◆ **THE TASK**: Could you format the records as a numbered list, starting at their first line and stopping after the line that contains "ducts [1664, 820]", with blank lines left out?

◆ **GIVEN ENTRIES**:
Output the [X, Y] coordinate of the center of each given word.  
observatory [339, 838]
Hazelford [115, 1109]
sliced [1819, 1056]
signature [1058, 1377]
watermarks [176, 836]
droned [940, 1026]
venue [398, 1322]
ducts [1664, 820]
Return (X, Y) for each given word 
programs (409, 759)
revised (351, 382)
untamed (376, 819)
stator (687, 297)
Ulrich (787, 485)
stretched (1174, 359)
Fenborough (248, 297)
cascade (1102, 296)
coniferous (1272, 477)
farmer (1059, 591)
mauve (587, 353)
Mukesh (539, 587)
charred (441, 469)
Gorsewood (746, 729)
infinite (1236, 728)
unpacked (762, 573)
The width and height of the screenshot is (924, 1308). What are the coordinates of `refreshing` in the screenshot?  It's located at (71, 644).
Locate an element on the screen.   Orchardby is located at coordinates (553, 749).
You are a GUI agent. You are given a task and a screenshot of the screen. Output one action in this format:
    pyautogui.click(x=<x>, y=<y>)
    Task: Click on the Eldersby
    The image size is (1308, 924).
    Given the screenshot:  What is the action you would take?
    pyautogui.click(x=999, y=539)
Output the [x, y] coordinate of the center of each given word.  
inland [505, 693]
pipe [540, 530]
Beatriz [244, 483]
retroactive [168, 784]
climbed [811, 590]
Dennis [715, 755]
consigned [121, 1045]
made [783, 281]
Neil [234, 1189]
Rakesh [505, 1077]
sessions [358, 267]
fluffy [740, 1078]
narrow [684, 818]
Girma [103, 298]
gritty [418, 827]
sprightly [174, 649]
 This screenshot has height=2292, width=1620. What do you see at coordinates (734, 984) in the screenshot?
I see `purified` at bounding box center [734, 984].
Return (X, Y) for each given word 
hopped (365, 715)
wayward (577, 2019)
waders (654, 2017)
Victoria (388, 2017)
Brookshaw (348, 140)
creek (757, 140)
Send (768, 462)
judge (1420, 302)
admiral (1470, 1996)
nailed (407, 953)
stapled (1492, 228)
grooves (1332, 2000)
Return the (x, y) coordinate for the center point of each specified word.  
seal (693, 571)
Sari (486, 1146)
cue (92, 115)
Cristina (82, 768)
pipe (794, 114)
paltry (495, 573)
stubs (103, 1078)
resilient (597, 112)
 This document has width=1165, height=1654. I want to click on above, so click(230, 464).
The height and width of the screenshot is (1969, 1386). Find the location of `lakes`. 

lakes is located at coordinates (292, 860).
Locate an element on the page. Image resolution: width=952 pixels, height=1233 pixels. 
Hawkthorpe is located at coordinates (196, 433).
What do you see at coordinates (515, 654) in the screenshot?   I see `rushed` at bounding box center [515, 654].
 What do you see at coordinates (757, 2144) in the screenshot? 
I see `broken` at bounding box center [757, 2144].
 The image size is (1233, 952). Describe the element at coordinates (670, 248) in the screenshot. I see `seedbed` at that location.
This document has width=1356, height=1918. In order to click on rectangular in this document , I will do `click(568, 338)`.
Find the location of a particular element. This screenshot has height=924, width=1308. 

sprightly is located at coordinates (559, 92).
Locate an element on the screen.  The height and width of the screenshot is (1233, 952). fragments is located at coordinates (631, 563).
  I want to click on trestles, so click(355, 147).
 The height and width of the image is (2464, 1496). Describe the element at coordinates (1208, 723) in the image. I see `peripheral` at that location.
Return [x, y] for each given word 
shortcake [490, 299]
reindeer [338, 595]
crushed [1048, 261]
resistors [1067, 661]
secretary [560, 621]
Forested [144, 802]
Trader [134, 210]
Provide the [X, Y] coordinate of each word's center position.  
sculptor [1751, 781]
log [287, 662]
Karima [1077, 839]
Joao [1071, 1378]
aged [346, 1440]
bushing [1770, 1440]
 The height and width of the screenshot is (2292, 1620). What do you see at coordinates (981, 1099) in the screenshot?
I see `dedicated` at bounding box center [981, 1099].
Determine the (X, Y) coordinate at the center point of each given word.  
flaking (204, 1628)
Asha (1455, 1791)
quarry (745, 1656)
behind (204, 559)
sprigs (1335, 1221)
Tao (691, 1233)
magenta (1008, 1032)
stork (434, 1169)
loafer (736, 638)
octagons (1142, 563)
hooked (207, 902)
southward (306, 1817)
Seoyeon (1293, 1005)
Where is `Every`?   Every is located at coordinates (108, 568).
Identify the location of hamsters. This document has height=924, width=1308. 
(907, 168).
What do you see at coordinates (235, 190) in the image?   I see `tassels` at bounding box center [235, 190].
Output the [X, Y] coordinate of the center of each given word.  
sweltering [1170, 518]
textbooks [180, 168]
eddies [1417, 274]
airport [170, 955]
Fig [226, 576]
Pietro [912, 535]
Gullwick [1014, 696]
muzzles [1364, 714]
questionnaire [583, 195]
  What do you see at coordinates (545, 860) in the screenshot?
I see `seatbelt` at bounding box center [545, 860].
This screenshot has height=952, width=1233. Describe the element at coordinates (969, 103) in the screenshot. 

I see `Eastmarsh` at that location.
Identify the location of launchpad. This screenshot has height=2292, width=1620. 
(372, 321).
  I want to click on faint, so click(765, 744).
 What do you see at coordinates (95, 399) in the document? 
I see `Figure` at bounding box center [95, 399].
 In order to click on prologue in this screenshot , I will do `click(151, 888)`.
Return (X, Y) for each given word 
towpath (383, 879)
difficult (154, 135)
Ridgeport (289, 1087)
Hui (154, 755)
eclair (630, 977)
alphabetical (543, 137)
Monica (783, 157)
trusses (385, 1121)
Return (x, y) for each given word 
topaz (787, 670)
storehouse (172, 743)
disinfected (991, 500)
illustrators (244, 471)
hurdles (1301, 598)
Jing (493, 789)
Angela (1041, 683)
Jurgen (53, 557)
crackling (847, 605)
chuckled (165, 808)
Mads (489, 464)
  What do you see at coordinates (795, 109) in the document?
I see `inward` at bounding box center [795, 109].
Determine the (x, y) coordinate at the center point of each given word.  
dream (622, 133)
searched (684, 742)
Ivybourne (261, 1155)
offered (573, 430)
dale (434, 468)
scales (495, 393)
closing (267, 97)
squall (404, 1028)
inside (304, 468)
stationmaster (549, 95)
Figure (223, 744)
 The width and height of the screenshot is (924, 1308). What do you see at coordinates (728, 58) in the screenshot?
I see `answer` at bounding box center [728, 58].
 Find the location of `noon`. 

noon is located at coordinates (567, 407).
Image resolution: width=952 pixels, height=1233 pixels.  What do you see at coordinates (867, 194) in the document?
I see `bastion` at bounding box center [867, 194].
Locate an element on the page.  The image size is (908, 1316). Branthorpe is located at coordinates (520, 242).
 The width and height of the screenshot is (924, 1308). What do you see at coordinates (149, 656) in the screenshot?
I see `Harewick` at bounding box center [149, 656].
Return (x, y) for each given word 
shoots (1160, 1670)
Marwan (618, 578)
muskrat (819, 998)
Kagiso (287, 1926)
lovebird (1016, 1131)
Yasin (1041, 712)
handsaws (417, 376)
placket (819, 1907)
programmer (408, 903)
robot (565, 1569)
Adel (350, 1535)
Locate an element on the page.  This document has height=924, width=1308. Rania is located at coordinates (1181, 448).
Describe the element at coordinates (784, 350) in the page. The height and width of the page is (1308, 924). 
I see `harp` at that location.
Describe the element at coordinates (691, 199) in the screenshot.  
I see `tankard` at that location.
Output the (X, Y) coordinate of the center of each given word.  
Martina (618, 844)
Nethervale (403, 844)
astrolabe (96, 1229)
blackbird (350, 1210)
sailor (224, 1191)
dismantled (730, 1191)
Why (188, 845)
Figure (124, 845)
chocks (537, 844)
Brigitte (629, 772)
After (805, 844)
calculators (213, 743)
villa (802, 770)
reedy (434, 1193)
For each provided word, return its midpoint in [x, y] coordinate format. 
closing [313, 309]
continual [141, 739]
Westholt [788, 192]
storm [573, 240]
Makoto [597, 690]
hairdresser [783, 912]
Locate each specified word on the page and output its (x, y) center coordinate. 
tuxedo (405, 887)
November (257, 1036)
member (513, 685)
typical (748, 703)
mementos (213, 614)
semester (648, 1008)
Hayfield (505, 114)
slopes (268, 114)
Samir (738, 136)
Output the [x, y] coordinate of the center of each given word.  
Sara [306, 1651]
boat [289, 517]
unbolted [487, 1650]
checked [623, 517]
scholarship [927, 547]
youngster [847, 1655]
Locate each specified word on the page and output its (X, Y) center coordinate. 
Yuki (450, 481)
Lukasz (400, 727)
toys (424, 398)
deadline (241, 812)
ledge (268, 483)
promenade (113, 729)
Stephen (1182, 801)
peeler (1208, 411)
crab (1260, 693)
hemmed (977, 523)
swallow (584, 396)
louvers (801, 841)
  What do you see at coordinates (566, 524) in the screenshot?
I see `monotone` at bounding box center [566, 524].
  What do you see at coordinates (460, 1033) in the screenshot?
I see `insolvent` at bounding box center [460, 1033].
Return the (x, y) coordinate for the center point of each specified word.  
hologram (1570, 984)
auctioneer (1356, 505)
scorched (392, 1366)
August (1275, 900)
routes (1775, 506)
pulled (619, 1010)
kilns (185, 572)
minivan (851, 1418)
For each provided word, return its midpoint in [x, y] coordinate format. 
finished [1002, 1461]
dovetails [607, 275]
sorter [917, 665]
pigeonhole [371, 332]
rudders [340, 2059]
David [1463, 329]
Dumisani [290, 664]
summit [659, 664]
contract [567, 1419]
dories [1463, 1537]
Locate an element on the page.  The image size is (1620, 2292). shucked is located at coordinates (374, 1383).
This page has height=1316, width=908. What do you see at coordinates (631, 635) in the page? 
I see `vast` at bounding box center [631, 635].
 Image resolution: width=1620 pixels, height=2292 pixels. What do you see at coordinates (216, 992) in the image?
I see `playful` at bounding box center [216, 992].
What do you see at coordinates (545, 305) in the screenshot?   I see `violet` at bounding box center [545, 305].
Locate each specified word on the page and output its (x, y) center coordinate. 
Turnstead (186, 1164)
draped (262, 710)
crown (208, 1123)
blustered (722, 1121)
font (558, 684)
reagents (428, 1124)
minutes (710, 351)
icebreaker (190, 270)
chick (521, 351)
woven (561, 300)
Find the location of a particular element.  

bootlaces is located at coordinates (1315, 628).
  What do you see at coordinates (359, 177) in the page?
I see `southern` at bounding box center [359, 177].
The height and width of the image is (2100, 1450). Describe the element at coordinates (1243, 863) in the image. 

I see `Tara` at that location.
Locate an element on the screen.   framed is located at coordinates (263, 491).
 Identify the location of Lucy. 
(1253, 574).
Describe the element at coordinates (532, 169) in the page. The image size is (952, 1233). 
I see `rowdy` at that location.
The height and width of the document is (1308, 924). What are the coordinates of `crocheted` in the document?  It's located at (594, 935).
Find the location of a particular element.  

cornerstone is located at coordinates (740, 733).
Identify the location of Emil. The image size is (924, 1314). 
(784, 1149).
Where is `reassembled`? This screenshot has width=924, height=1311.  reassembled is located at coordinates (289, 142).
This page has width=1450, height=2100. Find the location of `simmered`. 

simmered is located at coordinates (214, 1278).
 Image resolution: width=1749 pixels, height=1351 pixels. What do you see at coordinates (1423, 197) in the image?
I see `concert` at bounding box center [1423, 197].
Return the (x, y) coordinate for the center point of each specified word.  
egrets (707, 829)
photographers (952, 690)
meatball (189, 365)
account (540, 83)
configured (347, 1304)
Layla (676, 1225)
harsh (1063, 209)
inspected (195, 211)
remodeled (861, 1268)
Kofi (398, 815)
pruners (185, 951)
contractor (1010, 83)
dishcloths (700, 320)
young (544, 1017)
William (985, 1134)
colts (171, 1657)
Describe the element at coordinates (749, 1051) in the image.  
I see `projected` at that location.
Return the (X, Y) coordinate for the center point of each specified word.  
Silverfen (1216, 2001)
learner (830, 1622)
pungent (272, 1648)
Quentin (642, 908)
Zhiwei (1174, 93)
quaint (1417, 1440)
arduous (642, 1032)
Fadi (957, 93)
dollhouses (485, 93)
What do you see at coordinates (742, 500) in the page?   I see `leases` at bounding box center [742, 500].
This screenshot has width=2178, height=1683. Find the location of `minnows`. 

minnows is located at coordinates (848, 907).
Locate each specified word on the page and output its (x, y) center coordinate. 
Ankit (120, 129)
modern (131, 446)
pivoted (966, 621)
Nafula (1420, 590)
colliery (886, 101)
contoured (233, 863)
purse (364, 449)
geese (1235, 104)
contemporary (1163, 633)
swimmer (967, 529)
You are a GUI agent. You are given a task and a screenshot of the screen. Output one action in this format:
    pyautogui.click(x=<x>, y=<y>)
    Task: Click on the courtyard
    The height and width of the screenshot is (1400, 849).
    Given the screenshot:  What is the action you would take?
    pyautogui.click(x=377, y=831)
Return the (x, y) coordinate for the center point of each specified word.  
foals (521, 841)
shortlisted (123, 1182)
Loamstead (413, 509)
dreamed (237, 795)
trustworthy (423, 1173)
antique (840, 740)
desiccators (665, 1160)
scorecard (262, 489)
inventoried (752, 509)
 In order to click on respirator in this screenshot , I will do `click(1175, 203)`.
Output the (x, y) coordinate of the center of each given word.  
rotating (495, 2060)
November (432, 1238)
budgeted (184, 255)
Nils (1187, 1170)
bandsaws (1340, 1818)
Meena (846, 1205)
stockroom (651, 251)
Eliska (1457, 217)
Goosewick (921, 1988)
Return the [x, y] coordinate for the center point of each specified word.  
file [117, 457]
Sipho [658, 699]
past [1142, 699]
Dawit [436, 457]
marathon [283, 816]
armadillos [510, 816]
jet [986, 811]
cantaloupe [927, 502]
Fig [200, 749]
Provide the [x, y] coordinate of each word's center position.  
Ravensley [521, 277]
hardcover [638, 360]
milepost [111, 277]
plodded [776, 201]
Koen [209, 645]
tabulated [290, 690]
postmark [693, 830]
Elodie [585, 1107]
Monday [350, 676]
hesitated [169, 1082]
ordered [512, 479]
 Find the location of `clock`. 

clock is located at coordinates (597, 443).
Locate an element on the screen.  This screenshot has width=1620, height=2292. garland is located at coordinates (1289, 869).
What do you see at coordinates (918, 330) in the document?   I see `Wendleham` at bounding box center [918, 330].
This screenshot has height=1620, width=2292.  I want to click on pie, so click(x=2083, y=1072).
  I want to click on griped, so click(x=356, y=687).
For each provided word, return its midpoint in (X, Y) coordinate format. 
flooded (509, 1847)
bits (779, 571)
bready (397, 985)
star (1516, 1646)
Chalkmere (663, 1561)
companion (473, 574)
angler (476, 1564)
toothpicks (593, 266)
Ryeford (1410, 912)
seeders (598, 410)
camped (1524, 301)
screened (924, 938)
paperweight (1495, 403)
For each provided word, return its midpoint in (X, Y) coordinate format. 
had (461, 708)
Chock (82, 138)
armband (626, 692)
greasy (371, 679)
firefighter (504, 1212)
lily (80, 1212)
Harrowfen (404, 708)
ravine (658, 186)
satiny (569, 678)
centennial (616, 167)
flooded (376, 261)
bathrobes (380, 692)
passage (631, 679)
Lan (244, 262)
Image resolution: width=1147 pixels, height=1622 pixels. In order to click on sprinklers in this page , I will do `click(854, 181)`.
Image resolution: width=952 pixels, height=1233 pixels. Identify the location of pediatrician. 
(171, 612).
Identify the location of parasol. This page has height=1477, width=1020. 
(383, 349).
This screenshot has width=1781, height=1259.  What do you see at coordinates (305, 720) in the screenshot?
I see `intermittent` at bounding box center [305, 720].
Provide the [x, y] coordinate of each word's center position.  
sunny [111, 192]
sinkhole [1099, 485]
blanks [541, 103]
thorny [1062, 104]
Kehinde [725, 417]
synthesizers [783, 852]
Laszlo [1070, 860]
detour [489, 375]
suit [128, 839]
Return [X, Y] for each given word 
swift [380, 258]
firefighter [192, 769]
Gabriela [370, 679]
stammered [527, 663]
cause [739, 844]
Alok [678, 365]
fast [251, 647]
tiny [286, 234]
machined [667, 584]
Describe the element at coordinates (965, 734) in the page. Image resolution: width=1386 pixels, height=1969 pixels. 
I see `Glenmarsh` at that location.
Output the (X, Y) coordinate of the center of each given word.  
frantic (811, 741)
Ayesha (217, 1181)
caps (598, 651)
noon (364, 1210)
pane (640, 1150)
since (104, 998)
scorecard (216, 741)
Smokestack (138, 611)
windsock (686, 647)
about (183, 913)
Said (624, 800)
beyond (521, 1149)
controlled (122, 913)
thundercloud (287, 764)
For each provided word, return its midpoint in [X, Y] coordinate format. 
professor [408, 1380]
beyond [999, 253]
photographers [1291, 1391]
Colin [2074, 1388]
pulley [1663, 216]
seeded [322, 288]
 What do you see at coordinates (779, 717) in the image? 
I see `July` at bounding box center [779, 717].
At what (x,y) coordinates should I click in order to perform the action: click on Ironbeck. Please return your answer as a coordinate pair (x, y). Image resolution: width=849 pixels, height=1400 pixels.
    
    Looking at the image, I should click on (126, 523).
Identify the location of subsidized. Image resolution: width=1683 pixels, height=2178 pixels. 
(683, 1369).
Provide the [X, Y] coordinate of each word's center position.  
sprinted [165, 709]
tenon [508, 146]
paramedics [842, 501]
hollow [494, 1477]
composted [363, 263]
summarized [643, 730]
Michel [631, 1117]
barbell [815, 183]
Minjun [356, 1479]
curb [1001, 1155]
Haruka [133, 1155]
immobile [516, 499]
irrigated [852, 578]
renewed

◆ **OUTPUT FOR THIS TASK**:
1. Output the [X, Y] coordinate of the center of each given word.  
2. observatory [339, 838]
3. Hazelford [115, 1109]
4. sliced [1819, 1056]
5. signature [1058, 1377]
6. watermarks [176, 836]
7. droned [940, 1026]
8. venue [398, 1322]
9. ducts [1664, 820]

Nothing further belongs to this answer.